### What to do:
Print each line below verbatim, skipping every picture.

(Spatial reasoning data)
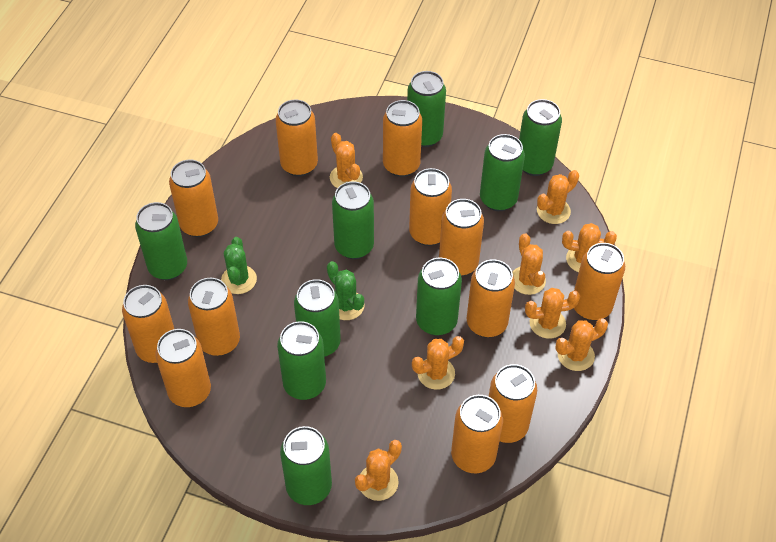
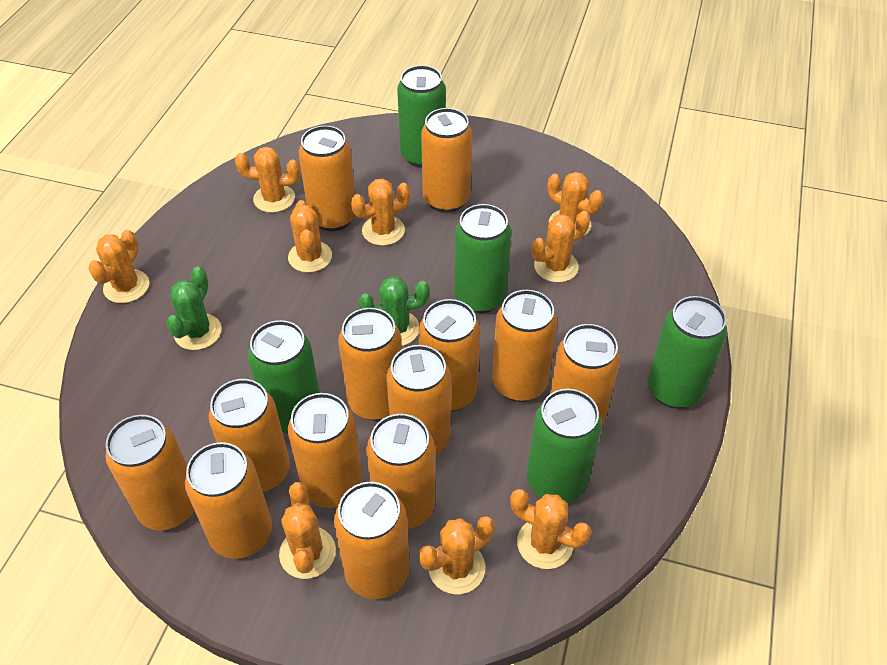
green can: 9 -> 5
orange cactus: 8 -> 9
orange can: 12 -> 13

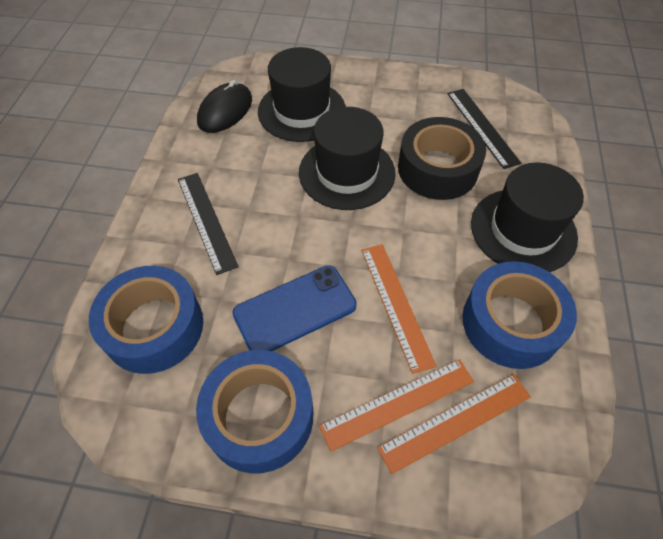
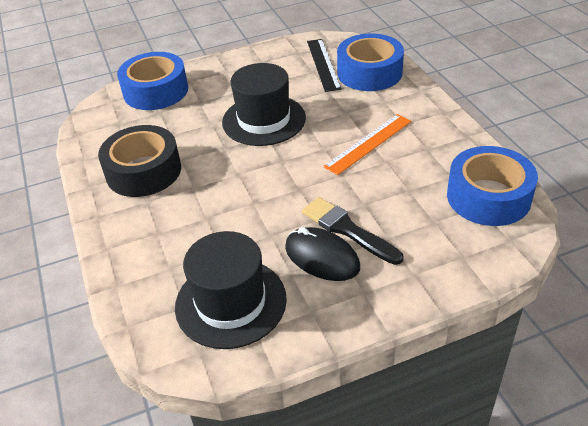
black brush: 0 -> 1
black hat: 3 -> 2
black ruler: 2 -> 1
blue phone: 1 -> 0
orange ruler: 3 -> 1

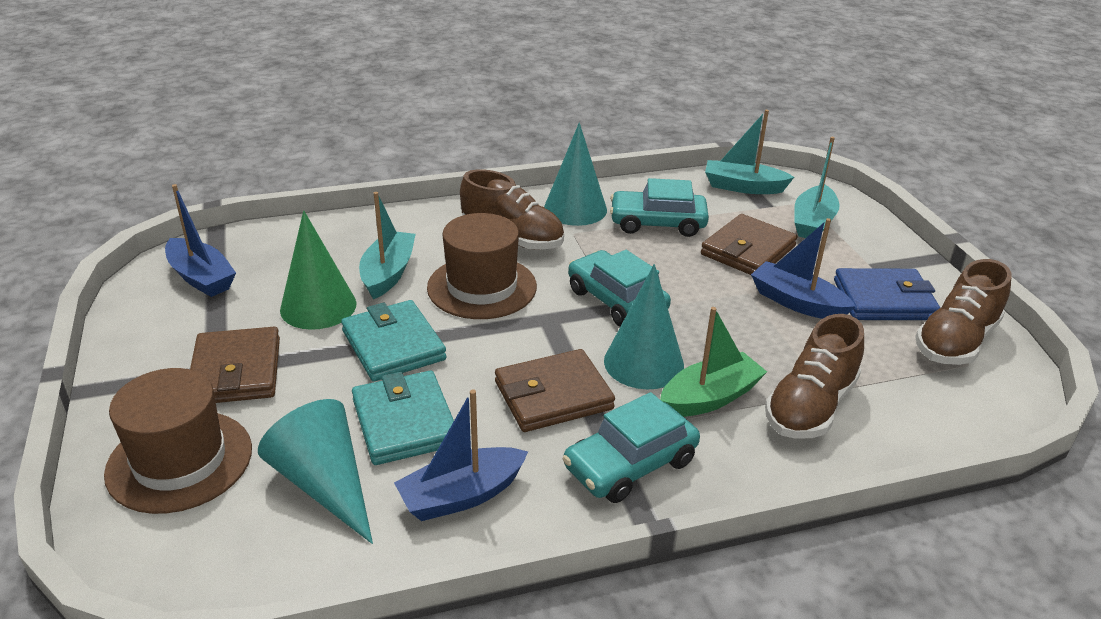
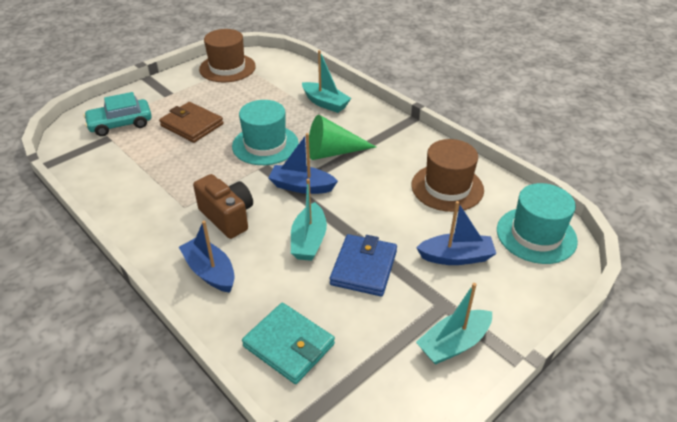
brown camera: 0 -> 1
brown shoe: 3 -> 0
brown wallet: 3 -> 1
green boat: 1 -> 0
turquoise car: 3 -> 1
turquoise cone: 3 -> 0
turquoise hat: 0 -> 2
turquoise wallet: 2 -> 1

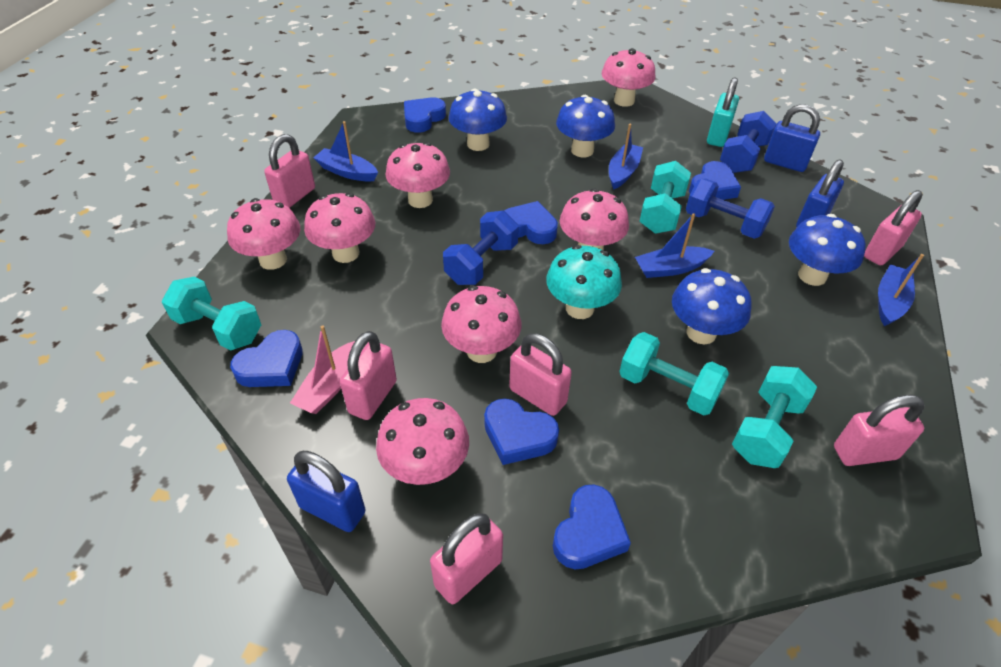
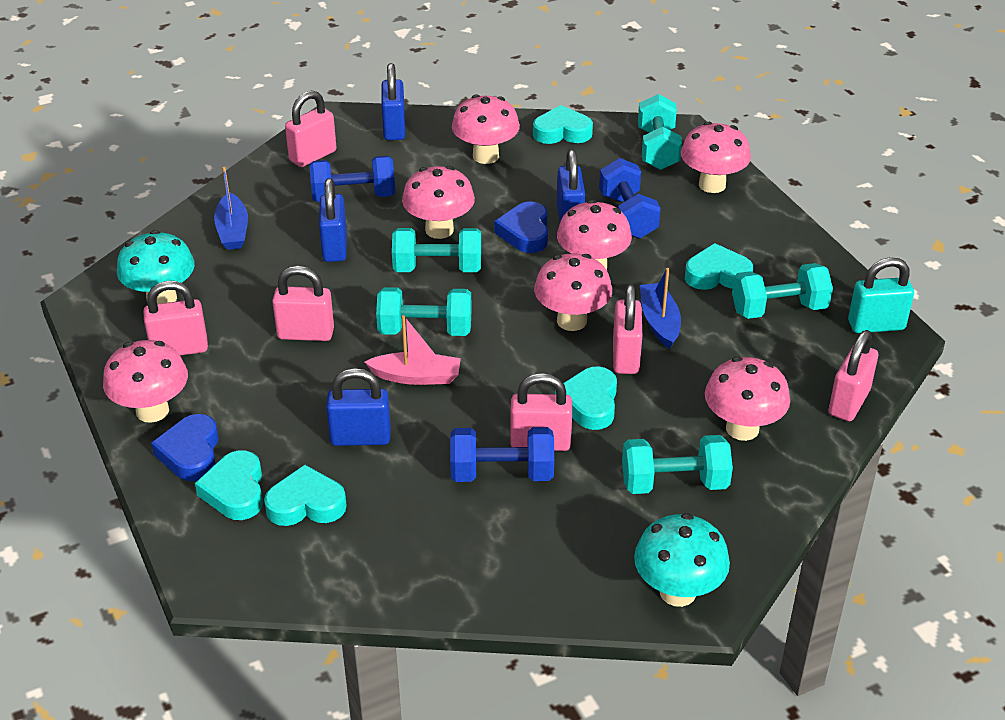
blue boat: 4 -> 2
blue heart: 6 -> 2
blue mushroom: 4 -> 0
blue padlock: 3 -> 4
turquoise dumbbell: 4 -> 5
turquoise heart: 0 -> 5
turquoise mushroom: 1 -> 2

### Answer:
green can: 9 -> 5
orange cactus: 8 -> 9
orange can: 12 -> 13

black brush: 0 -> 1
black hat: 3 -> 2
black ruler: 2 -> 1
blue phone: 1 -> 0
orange ruler: 3 -> 1

brown camera: 0 -> 1
brown shoe: 3 -> 0
brown wallet: 3 -> 1
green boat: 1 -> 0
turquoise car: 3 -> 1
turquoise cone: 3 -> 0
turquoise hat: 0 -> 2
turquoise wallet: 2 -> 1

blue boat: 4 -> 2
blue heart: 6 -> 2
blue mushroom: 4 -> 0
blue padlock: 3 -> 4
turquoise dumbbell: 4 -> 5
turquoise heart: 0 -> 5
turquoise mushroom: 1 -> 2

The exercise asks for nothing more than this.